- [Written problem]:
Using the material below, print the line that contains "Find regions matching stroma.", the line that contains "Segment adipose tissue.", and every line in between, exactly and nothing else.

-- begin Material provided --

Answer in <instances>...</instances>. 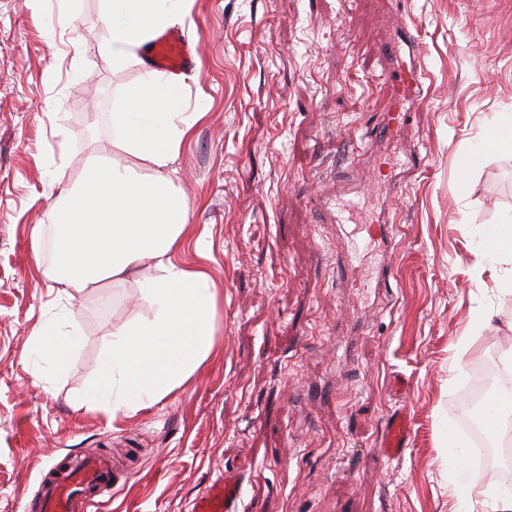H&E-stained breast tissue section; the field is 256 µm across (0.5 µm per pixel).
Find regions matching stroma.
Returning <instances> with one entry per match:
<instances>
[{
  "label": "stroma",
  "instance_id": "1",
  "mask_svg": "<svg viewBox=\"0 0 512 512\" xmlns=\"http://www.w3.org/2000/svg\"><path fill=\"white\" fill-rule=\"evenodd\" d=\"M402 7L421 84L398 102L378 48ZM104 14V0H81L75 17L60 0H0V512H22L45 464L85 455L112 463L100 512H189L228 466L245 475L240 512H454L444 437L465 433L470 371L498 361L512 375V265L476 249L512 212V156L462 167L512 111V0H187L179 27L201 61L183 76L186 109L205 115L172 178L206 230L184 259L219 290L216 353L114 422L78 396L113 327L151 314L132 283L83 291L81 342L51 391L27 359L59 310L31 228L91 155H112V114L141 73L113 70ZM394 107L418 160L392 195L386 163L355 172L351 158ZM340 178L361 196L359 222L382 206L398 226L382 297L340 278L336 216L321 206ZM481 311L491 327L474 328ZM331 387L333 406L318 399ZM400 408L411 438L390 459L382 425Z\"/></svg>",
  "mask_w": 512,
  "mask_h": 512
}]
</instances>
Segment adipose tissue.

-- end Material provided --
-- begin Material provided --

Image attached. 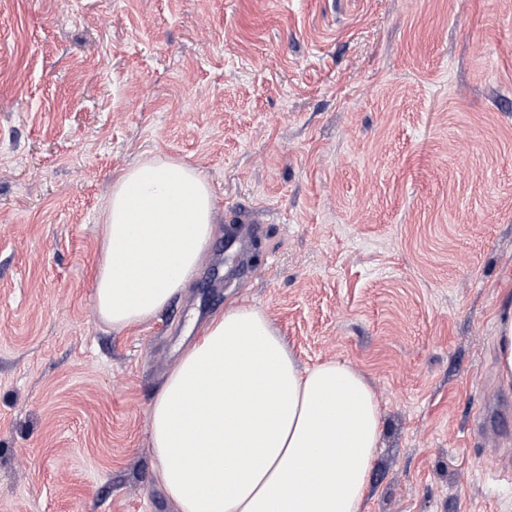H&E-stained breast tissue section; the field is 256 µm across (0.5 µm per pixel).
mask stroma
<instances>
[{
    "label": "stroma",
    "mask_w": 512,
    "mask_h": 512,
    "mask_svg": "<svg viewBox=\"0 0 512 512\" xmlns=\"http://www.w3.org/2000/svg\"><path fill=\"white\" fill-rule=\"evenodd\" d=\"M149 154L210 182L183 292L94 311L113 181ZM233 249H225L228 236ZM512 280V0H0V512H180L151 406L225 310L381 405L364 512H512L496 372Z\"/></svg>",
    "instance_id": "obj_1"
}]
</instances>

-- end Material provided --
-- begin Material provided --

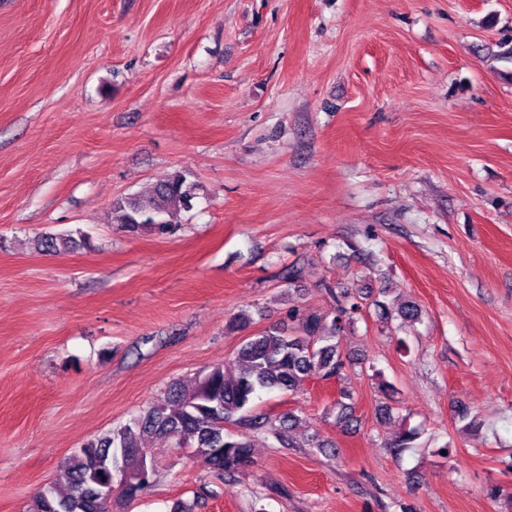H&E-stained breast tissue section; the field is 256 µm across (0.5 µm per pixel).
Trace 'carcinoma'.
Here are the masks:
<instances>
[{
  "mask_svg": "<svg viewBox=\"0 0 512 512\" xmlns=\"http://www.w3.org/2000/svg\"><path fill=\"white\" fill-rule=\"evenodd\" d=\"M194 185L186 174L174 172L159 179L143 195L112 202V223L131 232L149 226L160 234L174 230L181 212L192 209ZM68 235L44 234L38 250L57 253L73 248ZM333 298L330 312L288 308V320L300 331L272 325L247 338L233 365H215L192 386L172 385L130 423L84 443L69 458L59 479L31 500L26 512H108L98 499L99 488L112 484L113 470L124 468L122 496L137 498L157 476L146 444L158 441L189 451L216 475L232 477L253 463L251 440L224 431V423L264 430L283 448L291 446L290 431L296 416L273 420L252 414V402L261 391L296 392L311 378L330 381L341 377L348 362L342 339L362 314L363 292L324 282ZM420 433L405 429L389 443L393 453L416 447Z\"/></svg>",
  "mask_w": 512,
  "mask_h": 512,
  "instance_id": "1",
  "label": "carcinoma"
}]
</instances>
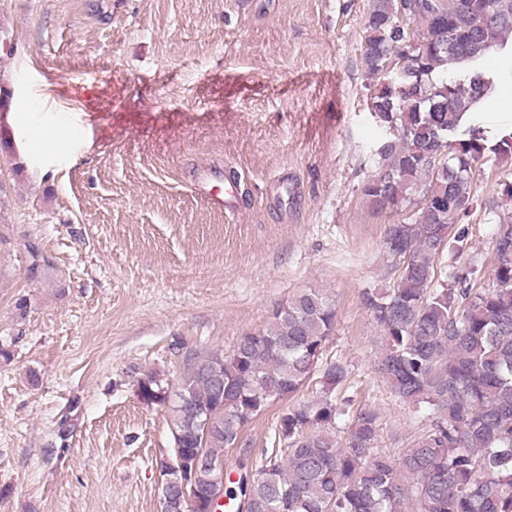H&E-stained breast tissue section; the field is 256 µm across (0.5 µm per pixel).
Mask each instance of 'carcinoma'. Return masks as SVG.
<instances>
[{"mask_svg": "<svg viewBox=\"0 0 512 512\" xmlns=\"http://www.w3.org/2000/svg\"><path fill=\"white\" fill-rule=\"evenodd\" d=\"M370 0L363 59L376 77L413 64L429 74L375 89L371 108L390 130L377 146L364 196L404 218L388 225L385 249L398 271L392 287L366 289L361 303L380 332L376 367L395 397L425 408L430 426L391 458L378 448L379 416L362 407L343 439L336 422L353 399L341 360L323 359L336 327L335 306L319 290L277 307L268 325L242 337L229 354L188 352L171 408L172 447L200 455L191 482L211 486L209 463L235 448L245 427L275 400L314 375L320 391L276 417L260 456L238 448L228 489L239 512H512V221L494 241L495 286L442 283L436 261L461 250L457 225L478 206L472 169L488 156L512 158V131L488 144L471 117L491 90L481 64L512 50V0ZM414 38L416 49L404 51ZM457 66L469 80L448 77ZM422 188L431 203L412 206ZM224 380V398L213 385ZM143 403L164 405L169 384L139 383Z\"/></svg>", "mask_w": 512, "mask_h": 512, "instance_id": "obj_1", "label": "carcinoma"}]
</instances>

-- end Material provided --

- [Response for this exercise]:
Find regions matching stroma.
Returning <instances> with one entry per match:
<instances>
[{
  "label": "stroma",
  "instance_id": "1",
  "mask_svg": "<svg viewBox=\"0 0 512 512\" xmlns=\"http://www.w3.org/2000/svg\"><path fill=\"white\" fill-rule=\"evenodd\" d=\"M402 7L421 84L398 102L378 48ZM104 14V0H81L75 17L60 0H0V512H22L45 464L85 455L112 463L100 512H189L228 466L245 475L240 512H454L444 437L465 433L470 371L498 361L512 375V265L476 249L512 212V156L462 167L512 111V0H187L179 27L201 61L183 76L186 109L205 115L172 178L206 230L184 259L219 290L216 353L114 422L78 396L113 327L151 314L132 283L83 291L81 342L51 391L27 359L59 310L31 228L91 155H112V114L141 73L113 70ZM394 107L418 160L392 195L386 163L355 172L351 158ZM340 178L361 196L359 222L382 206L398 226L382 297L340 278L336 216L321 206ZM481 311L491 327L474 328ZM331 387L333 406L318 399ZM400 408L411 438L390 459L382 425Z\"/></svg>",
  "mask_w": 512,
  "mask_h": 512
}]
</instances>
Segment adipose tissue.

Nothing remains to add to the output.